**REQUIREMENT**
Write out every record below exactly as it appears.

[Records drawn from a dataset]
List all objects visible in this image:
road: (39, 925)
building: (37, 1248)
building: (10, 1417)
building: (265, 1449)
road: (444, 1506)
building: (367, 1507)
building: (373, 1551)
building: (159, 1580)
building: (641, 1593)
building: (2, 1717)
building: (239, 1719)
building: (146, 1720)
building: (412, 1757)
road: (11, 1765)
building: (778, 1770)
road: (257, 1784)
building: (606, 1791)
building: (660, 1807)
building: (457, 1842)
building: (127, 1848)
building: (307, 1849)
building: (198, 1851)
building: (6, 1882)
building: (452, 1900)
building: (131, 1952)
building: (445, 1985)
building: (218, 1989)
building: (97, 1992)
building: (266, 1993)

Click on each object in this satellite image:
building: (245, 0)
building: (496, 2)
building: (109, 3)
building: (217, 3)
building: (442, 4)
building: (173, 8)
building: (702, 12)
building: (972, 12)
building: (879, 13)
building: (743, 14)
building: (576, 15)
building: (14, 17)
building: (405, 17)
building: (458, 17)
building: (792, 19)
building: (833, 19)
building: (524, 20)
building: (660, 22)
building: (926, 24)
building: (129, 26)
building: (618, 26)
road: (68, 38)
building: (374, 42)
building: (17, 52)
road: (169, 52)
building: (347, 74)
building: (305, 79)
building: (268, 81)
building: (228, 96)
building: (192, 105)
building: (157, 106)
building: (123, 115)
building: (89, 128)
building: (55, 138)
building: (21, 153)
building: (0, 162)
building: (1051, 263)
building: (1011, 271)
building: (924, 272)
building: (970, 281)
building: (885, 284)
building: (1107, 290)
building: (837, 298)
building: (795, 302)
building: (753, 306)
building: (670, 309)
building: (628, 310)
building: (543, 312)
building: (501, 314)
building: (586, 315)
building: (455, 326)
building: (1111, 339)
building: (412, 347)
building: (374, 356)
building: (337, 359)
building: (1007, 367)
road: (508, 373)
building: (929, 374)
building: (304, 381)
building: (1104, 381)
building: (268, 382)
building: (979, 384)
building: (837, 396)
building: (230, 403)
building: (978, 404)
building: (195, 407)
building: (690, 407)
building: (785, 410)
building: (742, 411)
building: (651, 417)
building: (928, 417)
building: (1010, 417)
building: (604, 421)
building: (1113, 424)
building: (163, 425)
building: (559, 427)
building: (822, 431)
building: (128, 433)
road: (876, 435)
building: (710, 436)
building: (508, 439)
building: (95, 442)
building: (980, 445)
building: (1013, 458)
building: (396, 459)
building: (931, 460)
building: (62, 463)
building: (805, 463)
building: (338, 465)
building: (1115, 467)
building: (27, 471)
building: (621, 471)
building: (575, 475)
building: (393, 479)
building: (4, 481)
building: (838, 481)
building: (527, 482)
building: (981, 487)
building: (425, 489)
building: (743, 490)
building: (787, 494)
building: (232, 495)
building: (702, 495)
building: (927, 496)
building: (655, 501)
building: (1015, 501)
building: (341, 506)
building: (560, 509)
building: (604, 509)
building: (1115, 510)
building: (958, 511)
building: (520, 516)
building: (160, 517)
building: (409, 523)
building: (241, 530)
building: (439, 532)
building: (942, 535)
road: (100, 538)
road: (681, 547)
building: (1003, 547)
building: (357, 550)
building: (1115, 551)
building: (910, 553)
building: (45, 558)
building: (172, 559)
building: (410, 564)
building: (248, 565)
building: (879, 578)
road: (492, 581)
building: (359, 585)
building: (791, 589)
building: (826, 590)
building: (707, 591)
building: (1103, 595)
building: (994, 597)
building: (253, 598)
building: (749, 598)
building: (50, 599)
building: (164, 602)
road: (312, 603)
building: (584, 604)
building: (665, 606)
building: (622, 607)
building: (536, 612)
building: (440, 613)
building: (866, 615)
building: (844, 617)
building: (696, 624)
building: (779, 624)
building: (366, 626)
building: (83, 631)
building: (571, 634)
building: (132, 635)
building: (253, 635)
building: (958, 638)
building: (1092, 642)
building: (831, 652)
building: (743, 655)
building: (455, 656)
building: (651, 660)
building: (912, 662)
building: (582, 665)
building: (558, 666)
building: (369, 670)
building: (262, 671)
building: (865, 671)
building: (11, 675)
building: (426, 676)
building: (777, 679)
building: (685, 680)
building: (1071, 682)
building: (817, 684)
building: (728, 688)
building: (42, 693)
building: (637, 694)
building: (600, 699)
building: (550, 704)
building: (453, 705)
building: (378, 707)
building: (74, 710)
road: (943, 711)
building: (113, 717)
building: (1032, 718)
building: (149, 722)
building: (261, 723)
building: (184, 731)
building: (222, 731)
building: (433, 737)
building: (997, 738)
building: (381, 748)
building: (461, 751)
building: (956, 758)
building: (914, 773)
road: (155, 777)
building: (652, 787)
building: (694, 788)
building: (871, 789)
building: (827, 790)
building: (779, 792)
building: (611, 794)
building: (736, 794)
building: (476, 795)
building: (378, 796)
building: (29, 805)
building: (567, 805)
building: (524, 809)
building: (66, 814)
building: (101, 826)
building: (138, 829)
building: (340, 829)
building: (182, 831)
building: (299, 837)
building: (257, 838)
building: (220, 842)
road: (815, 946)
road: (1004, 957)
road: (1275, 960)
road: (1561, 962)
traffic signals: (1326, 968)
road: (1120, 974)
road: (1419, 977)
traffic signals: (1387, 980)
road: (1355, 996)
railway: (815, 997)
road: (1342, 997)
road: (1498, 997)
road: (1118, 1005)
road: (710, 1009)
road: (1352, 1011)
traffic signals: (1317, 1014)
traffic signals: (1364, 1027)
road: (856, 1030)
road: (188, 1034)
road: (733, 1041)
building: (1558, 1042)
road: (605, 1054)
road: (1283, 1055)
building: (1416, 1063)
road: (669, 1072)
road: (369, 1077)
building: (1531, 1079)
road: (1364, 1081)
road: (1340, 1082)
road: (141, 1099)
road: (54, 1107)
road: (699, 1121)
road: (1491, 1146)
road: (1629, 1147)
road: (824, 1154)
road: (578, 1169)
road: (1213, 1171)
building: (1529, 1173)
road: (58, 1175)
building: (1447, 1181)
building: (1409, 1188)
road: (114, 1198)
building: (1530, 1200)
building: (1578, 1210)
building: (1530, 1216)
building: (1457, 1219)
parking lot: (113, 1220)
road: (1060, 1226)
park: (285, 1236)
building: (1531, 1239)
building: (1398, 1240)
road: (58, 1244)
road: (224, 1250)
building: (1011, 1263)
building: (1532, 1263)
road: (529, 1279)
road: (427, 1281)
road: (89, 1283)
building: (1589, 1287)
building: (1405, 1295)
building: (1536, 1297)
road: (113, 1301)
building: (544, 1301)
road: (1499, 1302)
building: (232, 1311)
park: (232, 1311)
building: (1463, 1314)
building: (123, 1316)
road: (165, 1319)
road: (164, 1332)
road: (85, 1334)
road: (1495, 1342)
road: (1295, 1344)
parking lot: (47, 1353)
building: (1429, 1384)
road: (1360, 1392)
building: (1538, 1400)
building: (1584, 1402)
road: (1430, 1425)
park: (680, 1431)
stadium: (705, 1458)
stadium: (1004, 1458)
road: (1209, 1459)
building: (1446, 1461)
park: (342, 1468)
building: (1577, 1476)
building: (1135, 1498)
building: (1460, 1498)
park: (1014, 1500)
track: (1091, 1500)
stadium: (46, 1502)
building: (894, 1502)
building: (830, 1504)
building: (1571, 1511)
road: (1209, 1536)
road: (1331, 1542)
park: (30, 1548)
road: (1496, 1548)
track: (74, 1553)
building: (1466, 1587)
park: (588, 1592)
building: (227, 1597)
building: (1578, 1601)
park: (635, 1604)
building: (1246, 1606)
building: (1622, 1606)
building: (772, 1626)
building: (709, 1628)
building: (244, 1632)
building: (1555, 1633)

**ANSWER BOX**
List all objects visible in this image:
road: (39, 925)
building: (37, 1248)
building: (10, 1417)
building: (265, 1449)
road: (444, 1506)
building: (367, 1507)
building: (373, 1551)
building: (159, 1580)
building: (641, 1593)
building: (2, 1717)
building: (239, 1719)
building: (146, 1720)
building: (412, 1757)
road: (11, 1765)
building: (778, 1770)
road: (257, 1784)
building: (606, 1791)
building: (660, 1807)
building: (457, 1842)
building: (127, 1848)
building: (307, 1849)
building: (198, 1851)
building: (6, 1882)
building: (452, 1900)
building: (131, 1952)
building: (445, 1985)
building: (218, 1989)
building: (97, 1992)
building: (266, 1993)

Click on each object in this satellite image:
building: (245, 0)
building: (496, 2)
building: (109, 3)
building: (217, 3)
building: (442, 4)
building: (173, 8)
building: (702, 12)
building: (972, 12)
building: (879, 13)
building: (743, 14)
building: (576, 15)
building: (14, 17)
building: (405, 17)
building: (458, 17)
building: (792, 19)
building: (833, 19)
building: (524, 20)
building: (660, 22)
building: (926, 24)
building: (129, 26)
building: (618, 26)
road: (68, 38)
building: (374, 42)
building: (17, 52)
road: (169, 52)
building: (347, 74)
building: (305, 79)
building: (268, 81)
building: (228, 96)
building: (192, 105)
building: (157, 106)
building: (123, 115)
building: (89, 128)
building: (55, 138)
building: (21, 153)
building: (0, 162)
building: (1051, 263)
building: (1011, 271)
building: (924, 272)
building: (970, 281)
building: (885, 284)
building: (1107, 290)
building: (837, 298)
building: (795, 302)
building: (753, 306)
building: (670, 309)
building: (628, 310)
building: (543, 312)
building: (501, 314)
building: (586, 315)
building: (455, 326)
building: (1111, 339)
building: (412, 347)
building: (374, 356)
building: (337, 359)
building: (1007, 367)
road: (508, 373)
building: (929, 374)
building: (304, 381)
building: (1104, 381)
building: (268, 382)
building: (979, 384)
building: (837, 396)
building: (230, 403)
building: (978, 404)
building: (195, 407)
building: (690, 407)
building: (785, 410)
building: (742, 411)
building: (651, 417)
building: (928, 417)
building: (1010, 417)
building: (604, 421)
building: (1113, 424)
building: (163, 425)
building: (559, 427)
building: (822, 431)
building: (128, 433)
road: (876, 435)
building: (710, 436)
building: (508, 439)
building: (95, 442)
building: (980, 445)
building: (1013, 458)
building: (396, 459)
building: (931, 460)
building: (62, 463)
building: (805, 463)
building: (338, 465)
building: (1115, 467)
building: (27, 471)
building: (621, 471)
building: (575, 475)
building: (393, 479)
building: (4, 481)
building: (838, 481)
building: (527, 482)
building: (981, 487)
building: (425, 489)
building: (743, 490)
building: (787, 494)
building: (232, 495)
building: (702, 495)
building: (927, 496)
building: (655, 501)
building: (1015, 501)
building: (341, 506)
building: (560, 509)
building: (604, 509)
building: (1115, 510)
building: (958, 511)
building: (520, 516)
building: (160, 517)
building: (409, 523)
building: (241, 530)
building: (439, 532)
building: (942, 535)
road: (100, 538)
road: (681, 547)
building: (1003, 547)
building: (357, 550)
building: (1115, 551)
building: (910, 553)
building: (45, 558)
building: (172, 559)
building: (410, 564)
building: (248, 565)
building: (879, 578)
road: (492, 581)
building: (359, 585)
building: (791, 589)
building: (826, 590)
building: (707, 591)
building: (1103, 595)
building: (994, 597)
building: (253, 598)
building: (749, 598)
building: (50, 599)
building: (164, 602)
road: (312, 603)
building: (584, 604)
building: (665, 606)
building: (622, 607)
building: (536, 612)
building: (440, 613)
building: (866, 615)
building: (844, 617)
building: (696, 624)
building: (779, 624)
building: (366, 626)
building: (83, 631)
building: (571, 634)
building: (132, 635)
building: (253, 635)
building: (958, 638)
building: (1092, 642)
building: (831, 652)
building: (743, 655)
building: (455, 656)
building: (651, 660)
building: (912, 662)
building: (582, 665)
building: (558, 666)
building: (369, 670)
building: (262, 671)
building: (865, 671)
building: (11, 675)
building: (426, 676)
building: (777, 679)
building: (685, 680)
building: (1071, 682)
building: (817, 684)
building: (728, 688)
building: (42, 693)
building: (637, 694)
building: (600, 699)
building: (550, 704)
building: (453, 705)
building: (378, 707)
building: (74, 710)
road: (943, 711)
building: (113, 717)
building: (1032, 718)
building: (149, 722)
building: (261, 723)
building: (184, 731)
building: (222, 731)
building: (433, 737)
building: (997, 738)
building: (381, 748)
building: (461, 751)
building: (956, 758)
building: (914, 773)
road: (155, 777)
building: (652, 787)
building: (694, 788)
building: (871, 789)
building: (827, 790)
building: (779, 792)
building: (611, 794)
building: (736, 794)
building: (476, 795)
building: (378, 796)
building: (29, 805)
building: (567, 805)
building: (524, 809)
building: (66, 814)
building: (101, 826)
building: (138, 829)
building: (340, 829)
building: (182, 831)
building: (299, 837)
building: (257, 838)
building: (220, 842)
road: (815, 946)
road: (1004, 957)
road: (1275, 960)
road: (1561, 962)
traffic signals: (1326, 968)
road: (1120, 974)
road: (1419, 977)
traffic signals: (1387, 980)
road: (1355, 996)
railway: (815, 997)
road: (1342, 997)
road: (1498, 997)
road: (1118, 1005)
road: (710, 1009)
road: (1352, 1011)
traffic signals: (1317, 1014)
traffic signals: (1364, 1027)
road: (856, 1030)
road: (188, 1034)
road: (733, 1041)
building: (1558, 1042)
road: (605, 1054)
road: (1283, 1055)
building: (1416, 1063)
road: (669, 1072)
road: (369, 1077)
building: (1531, 1079)
road: (1364, 1081)
road: (1340, 1082)
road: (141, 1099)
road: (54, 1107)
road: (699, 1121)
road: (1491, 1146)
road: (1629, 1147)
road: (824, 1154)
road: (578, 1169)
road: (1213, 1171)
building: (1529, 1173)
road: (58, 1175)
building: (1447, 1181)
building: (1409, 1188)
road: (114, 1198)
building: (1530, 1200)
building: (1578, 1210)
building: (1530, 1216)
building: (1457, 1219)
parking lot: (113, 1220)
road: (1060, 1226)
park: (285, 1236)
building: (1531, 1239)
building: (1398, 1240)
road: (58, 1244)
road: (224, 1250)
building: (1011, 1263)
building: (1532, 1263)
road: (529, 1279)
road: (427, 1281)
road: (89, 1283)
building: (1589, 1287)
building: (1405, 1295)
building: (1536, 1297)
road: (113, 1301)
building: (544, 1301)
road: (1499, 1302)
building: (232, 1311)
park: (232, 1311)
building: (1463, 1314)
building: (123, 1316)
road: (165, 1319)
road: (164, 1332)
road: (85, 1334)
road: (1495, 1342)
road: (1295, 1344)
parking lot: (47, 1353)
building: (1429, 1384)
road: (1360, 1392)
building: (1538, 1400)
building: (1584, 1402)
road: (1430, 1425)
park: (680, 1431)
stadium: (705, 1458)
stadium: (1004, 1458)
road: (1209, 1459)
building: (1446, 1461)
park: (342, 1468)
building: (1577, 1476)
building: (1135, 1498)
building: (1460, 1498)
park: (1014, 1500)
track: (1091, 1500)
stadium: (46, 1502)
building: (894, 1502)
building: (830, 1504)
building: (1571, 1511)
road: (1209, 1536)
road: (1331, 1542)
park: (30, 1548)
road: (1496, 1548)
track: (74, 1553)
building: (1466, 1587)
park: (588, 1592)
building: (227, 1597)
building: (1578, 1601)
park: (635, 1604)
building: (1246, 1606)
building: (1622, 1606)
building: (772, 1626)
building: (709, 1628)
building: (244, 1632)
building: (1555, 1633)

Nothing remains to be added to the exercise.